- Your objective
Retype exactly the lines from the line with "rotated: turquoise wallet" to the end of the data, keeping both boundary lines.

(Data items)
══════

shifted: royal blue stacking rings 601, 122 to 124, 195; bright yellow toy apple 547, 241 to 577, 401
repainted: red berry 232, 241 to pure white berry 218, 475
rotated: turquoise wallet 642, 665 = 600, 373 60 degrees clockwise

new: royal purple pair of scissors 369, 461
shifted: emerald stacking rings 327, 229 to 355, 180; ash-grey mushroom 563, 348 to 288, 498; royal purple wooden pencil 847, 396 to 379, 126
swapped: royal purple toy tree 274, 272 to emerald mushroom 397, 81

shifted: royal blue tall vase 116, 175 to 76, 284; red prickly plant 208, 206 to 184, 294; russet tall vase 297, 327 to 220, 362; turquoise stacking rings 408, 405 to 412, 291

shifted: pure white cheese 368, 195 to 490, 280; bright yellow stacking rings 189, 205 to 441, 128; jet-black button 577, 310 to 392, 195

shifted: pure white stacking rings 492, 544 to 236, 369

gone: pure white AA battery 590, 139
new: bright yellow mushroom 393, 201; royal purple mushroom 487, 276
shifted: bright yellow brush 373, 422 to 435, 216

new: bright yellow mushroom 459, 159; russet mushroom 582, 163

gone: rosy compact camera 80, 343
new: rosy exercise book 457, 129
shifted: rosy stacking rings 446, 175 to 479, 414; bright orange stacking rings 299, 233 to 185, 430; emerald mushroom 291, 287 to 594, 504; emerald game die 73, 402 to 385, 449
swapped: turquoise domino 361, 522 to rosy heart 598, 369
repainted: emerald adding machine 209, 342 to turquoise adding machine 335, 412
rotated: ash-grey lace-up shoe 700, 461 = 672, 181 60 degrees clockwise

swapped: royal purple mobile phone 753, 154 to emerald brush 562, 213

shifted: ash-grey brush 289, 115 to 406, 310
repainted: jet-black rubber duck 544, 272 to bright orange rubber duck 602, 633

══════

- Result of the task
rotated: turquoise wallet 642, 665 = 600, 373 60 degrees clockwise

new: royal purple pair of scissors 369, 461
shifted: emerald stacking rings 327, 229 to 355, 180; ash-grey mushroom 563, 348 to 288, 498; royal purple wooden pencil 847, 396 to 379, 126
swapped: royal purple toy tree 274, 272 to emerald mushroom 397, 81

shifted: royal blue tall vase 116, 175 to 76, 284; red prickly plant 208, 206 to 184, 294; russet tall vase 297, 327 to 220, 362; turquoise stacking rings 408, 405 to 412, 291

shifted: pure white cheese 368, 195 to 490, 280; bright yellow stacking rings 189, 205 to 441, 128; jet-black button 577, 310 to 392, 195

shifted: pure white stacking rings 492, 544 to 236, 369

gone: pure white AA battery 590, 139
new: bright yellow mushroom 393, 201; royal purple mushroom 487, 276
shifted: bright yellow brush 373, 422 to 435, 216

new: bright yellow mushroom 459, 159; russet mushroom 582, 163

gone: rosy compact camera 80, 343
new: rosy exercise book 457, 129
shifted: rosy stacking rings 446, 175 to 479, 414; bright orange stacking rings 299, 233 to 185, 430; emerald mushroom 291, 287 to 594, 504; emerald game die 73, 402 to 385, 449
swapped: turquoise domino 361, 522 to rosy heart 598, 369
repainted: emerald adding machine 209, 342 to turquoise adding machine 335, 412
rotated: ash-grey lace-up shoe 700, 461 = 672, 181 60 degrees clockwise

swapped: royal purple mobile phone 753, 154 to emerald brush 562, 213

shifted: ash-grey brush 289, 115 to 406, 310
repainted: jet-black rubber duck 544, 272 to bright orange rubber duck 602, 633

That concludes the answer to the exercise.